++++ Data for this task ++++

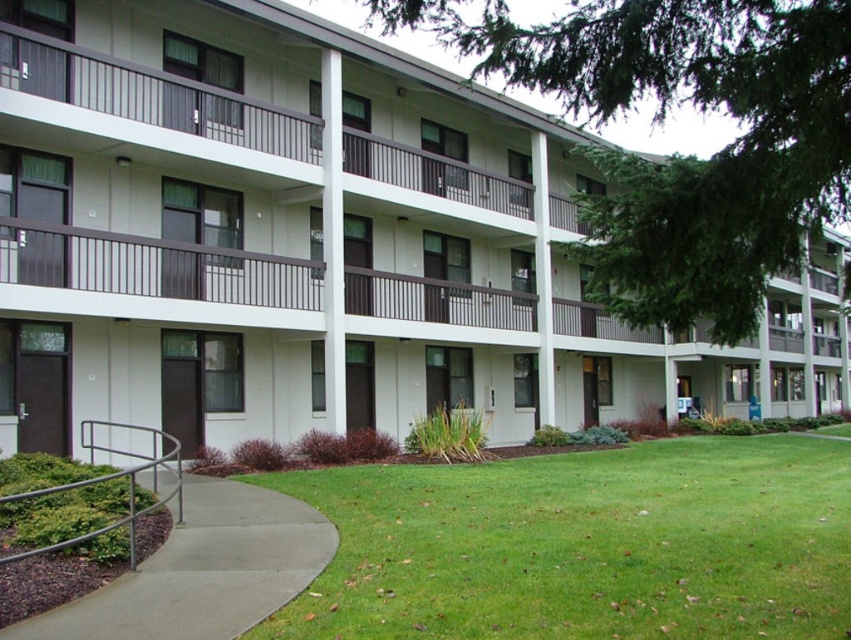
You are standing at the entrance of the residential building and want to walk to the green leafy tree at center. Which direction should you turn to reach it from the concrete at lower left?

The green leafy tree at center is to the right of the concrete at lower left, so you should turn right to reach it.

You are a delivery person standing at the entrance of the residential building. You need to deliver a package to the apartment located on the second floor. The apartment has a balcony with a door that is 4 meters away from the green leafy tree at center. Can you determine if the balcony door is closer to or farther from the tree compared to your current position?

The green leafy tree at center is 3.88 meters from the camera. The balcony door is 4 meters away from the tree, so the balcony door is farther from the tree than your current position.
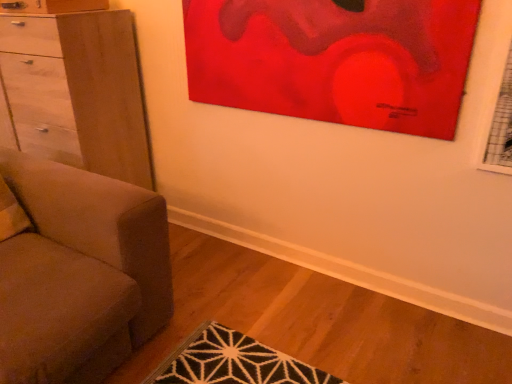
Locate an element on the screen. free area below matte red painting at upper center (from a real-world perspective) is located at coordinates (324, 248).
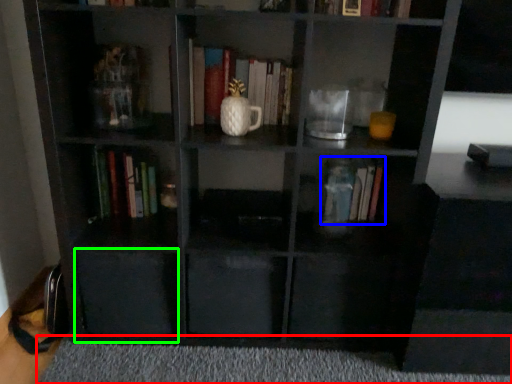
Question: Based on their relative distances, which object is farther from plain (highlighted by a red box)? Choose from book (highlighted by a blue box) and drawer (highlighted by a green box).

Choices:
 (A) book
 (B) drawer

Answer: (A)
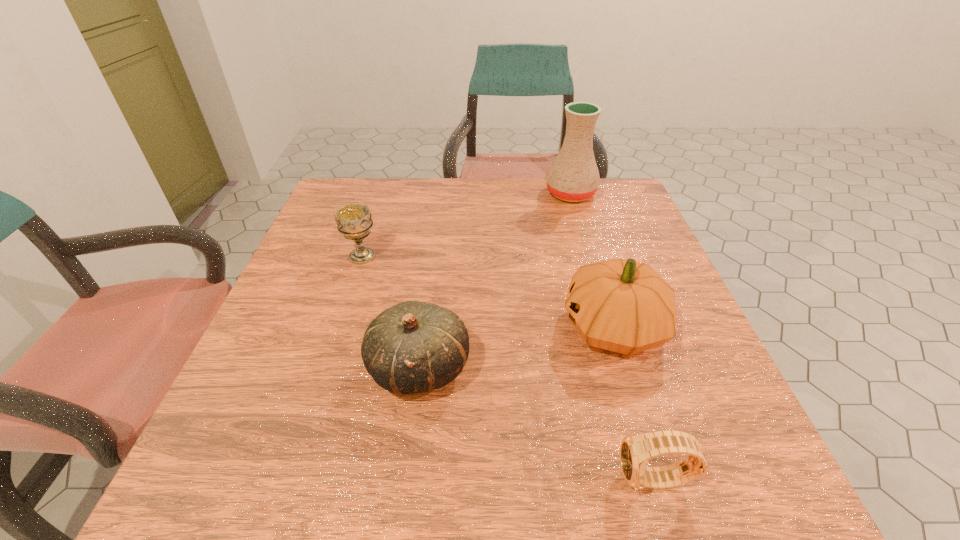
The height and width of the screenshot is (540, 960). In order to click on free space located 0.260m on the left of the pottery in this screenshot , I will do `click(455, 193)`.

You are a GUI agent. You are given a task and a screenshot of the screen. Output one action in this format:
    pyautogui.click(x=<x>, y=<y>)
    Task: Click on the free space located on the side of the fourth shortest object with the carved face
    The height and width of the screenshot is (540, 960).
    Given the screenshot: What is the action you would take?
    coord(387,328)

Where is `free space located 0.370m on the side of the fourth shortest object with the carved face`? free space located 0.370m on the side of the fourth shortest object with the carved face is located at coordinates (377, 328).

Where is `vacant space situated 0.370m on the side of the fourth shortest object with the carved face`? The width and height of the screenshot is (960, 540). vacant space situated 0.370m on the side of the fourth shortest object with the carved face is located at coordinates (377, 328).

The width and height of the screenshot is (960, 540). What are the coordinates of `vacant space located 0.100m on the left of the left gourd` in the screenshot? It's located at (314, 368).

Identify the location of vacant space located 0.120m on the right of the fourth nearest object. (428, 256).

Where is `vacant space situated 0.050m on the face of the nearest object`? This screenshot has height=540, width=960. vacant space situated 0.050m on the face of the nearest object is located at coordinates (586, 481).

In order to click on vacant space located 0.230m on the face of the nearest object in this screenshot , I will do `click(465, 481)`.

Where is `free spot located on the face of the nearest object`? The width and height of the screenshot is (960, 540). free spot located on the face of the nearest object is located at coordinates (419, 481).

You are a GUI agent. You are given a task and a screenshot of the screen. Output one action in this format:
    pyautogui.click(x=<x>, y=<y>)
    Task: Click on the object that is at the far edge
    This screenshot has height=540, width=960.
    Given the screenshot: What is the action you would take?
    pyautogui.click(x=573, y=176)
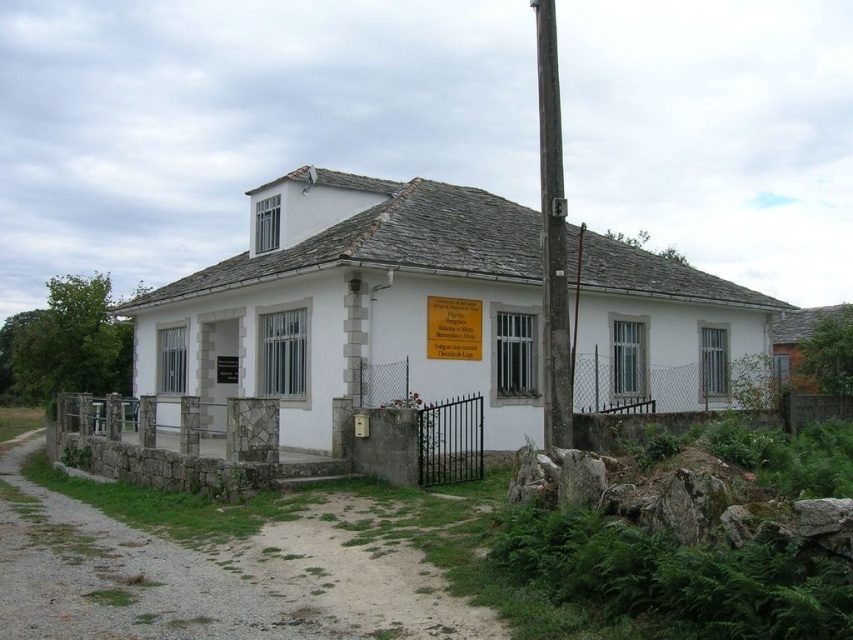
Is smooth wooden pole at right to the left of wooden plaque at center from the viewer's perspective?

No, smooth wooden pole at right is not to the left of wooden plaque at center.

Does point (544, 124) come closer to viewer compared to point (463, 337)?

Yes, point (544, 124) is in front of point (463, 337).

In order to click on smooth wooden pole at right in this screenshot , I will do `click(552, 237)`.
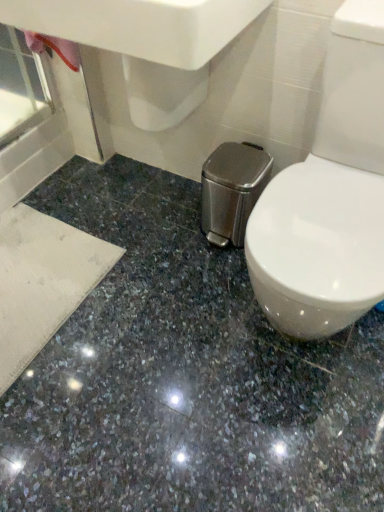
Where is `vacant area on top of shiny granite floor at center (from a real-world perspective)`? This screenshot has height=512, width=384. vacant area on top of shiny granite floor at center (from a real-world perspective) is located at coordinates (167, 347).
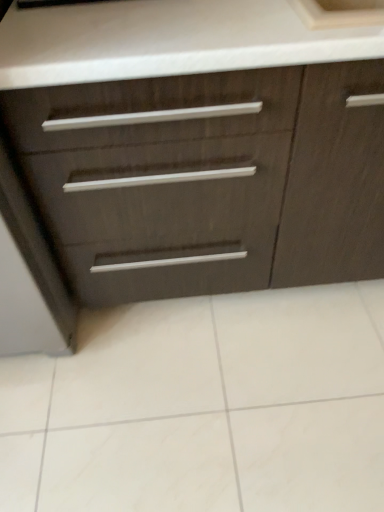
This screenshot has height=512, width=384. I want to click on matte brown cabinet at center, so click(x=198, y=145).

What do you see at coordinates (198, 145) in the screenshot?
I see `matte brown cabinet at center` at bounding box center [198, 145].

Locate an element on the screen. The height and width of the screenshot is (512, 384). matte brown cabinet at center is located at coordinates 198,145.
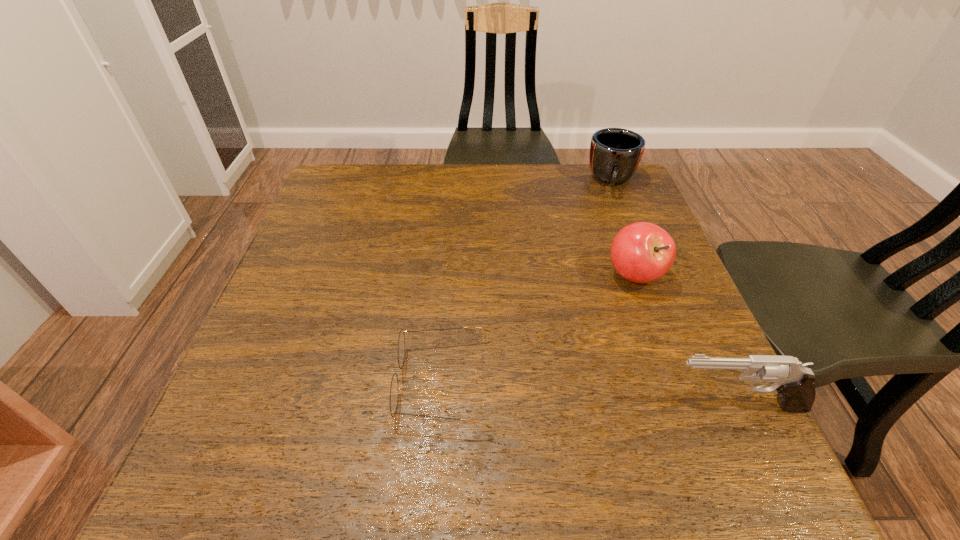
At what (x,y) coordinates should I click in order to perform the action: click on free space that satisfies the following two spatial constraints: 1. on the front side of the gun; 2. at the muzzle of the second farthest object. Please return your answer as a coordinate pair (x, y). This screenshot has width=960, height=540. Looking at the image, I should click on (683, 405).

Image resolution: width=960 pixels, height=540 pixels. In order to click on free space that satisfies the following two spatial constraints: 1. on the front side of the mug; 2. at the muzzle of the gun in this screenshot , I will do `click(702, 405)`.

++++

• _What is needed_
Copy out all of the material above word for word, leaving out the pictures.

• _Worked solution_
You are standing at the entrance of the residential building and want to walk to the green leafy tree at center. Which direction should you turn to reach it from the concrete at lower left?

The green leafy tree at center is to the right of the concrete at lower left, so you should turn right to reach it.

You are a delivery person standing at the entrance of the residential building. You need to deliver a package to the apartment located on the second floor. The apartment has a balcony with a door that is 4 meters away from the green leafy tree at center. Can you determine if the balcony door is closer to or farther from the tree compared to your current position?

The green leafy tree at center is 3.88 meters from the camera. The balcony door is 4 meters away from the tree, so the balcony door is farther from the tree than your current position.
Locate an element on the screen. free area below matte red painting at upper center (from a real-world perspective) is located at coordinates (324, 248).
Question: Based on their relative distances, which object is farther from plain (highlighted by a red box)? Choose from book (highlighted by a blue box) and drawer (highlighted by a green box).

Choices:
 (A) book
 (B) drawer

Answer: (A)
The height and width of the screenshot is (540, 960). In order to click on free space located 0.260m on the left of the pottery in this screenshot , I will do `click(455, 193)`.

You are a GUI agent. You are given a task and a screenshot of the screen. Output one action in this format:
    pyautogui.click(x=<x>, y=<y>)
    Task: Click on the free space located on the side of the fourth shortest object with the carved face
    The height and width of the screenshot is (540, 960).
    Given the screenshot: What is the action you would take?
    coord(387,328)

Where is `free space located 0.370m on the side of the fourth shortest object with the carved face`? free space located 0.370m on the side of the fourth shortest object with the carved face is located at coordinates (377, 328).

Where is `vacant space situated 0.370m on the side of the fourth shortest object with the carved face`? The width and height of the screenshot is (960, 540). vacant space situated 0.370m on the side of the fourth shortest object with the carved face is located at coordinates (377, 328).

The width and height of the screenshot is (960, 540). What are the coordinates of `vacant space located 0.100m on the left of the left gourd` in the screenshot? It's located at (314, 368).

Identify the location of vacant space located 0.120m on the right of the fourth nearest object. (428, 256).

Where is `vacant space situated 0.050m on the face of the nearest object`? This screenshot has height=540, width=960. vacant space situated 0.050m on the face of the nearest object is located at coordinates (586, 481).

In order to click on vacant space located 0.230m on the face of the nearest object in this screenshot , I will do `click(465, 481)`.

Where is `free spot located on the face of the nearest object`? The width and height of the screenshot is (960, 540). free spot located on the face of the nearest object is located at coordinates (419, 481).

You are a GUI agent. You are given a task and a screenshot of the screen. Output one action in this format:
    pyautogui.click(x=<x>, y=<y>)
    Task: Click on the object that is at the far edge
    This screenshot has height=540, width=960.
    Given the screenshot: What is the action you would take?
    pyautogui.click(x=573, y=176)
Is smooth wooden pole at right to the left of wooden plaque at center from the viewer's perspective?

No, smooth wooden pole at right is not to the left of wooden plaque at center.

Does point (544, 124) come closer to viewer compared to point (463, 337)?

Yes, point (544, 124) is in front of point (463, 337).

In order to click on smooth wooden pole at right in this screenshot , I will do `click(552, 237)`.
Where is `vacant area on top of shiny granite floor at center (from a real-world perspective)`? This screenshot has height=512, width=384. vacant area on top of shiny granite floor at center (from a real-world perspective) is located at coordinates (167, 347).
This screenshot has height=512, width=384. I want to click on matte brown cabinet at center, so click(x=198, y=145).

What do you see at coordinates (198, 145) in the screenshot?
I see `matte brown cabinet at center` at bounding box center [198, 145].

Locate an element on the screen. The height and width of the screenshot is (512, 384). matte brown cabinet at center is located at coordinates 198,145.
At what (x,y) coordinates should I click in order to perform the action: click on free space that satisfies the following two spatial constraints: 1. on the front side of the gun; 2. at the muzzle of the second farthest object. Please return your answer as a coordinate pair (x, y). This screenshot has width=960, height=540. Looking at the image, I should click on (683, 405).

Image resolution: width=960 pixels, height=540 pixels. In order to click on free space that satisfies the following two spatial constraints: 1. on the front side of the mug; 2. at the muzzle of the gun in this screenshot , I will do `click(702, 405)`.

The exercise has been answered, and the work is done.